-- WORK INSTRUCTION --
When you copy the entries, omit the images and keep every word as it is.

PROVIDED INFORMATION: Begin

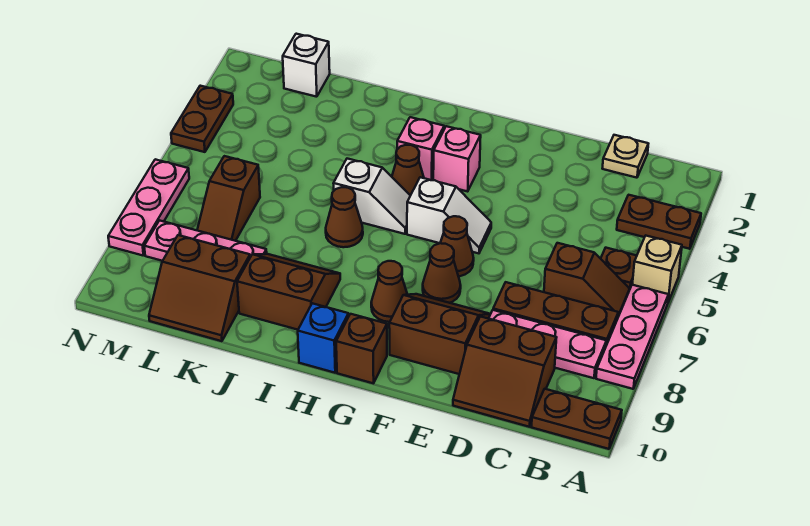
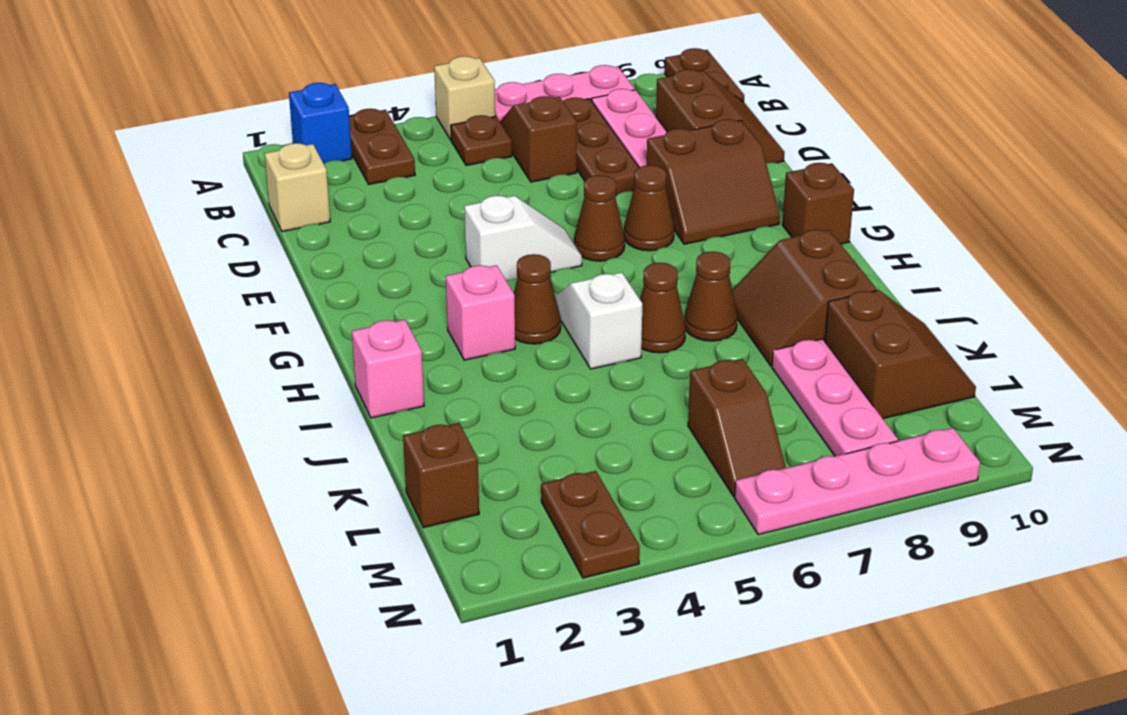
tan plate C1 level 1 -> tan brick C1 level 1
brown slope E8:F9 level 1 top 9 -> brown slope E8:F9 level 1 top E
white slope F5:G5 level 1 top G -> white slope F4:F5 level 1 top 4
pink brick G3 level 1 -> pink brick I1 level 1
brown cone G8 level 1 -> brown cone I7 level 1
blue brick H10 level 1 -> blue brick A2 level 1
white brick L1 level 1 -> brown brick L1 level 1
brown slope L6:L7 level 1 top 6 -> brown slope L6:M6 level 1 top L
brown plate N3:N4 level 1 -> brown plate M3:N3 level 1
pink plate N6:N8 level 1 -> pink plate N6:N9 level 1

PROVIDED INFORMATION: End

-- TASK RESPONSE --
tan plate C1 level 1 -> tan brick C1 level 1
brown slope E8:F9 level 1 top 9 -> brown slope E8:F9 level 1 top E
white slope F5:G5 level 1 top G -> white slope F4:F5 level 1 top 4
pink brick G3 level 1 -> pink brick I1 level 1
brown cone G8 level 1 -> brown cone I7 level 1
blue brick H10 level 1 -> blue brick A2 level 1
white brick L1 level 1 -> brown brick L1 level 1
brown slope L6:L7 level 1 top 6 -> brown slope L6:M6 level 1 top L
brown plate N3:N4 level 1 -> brown plate M3:N3 level 1
pink plate N6:N8 level 1 -> pink plate N6:N9 level 1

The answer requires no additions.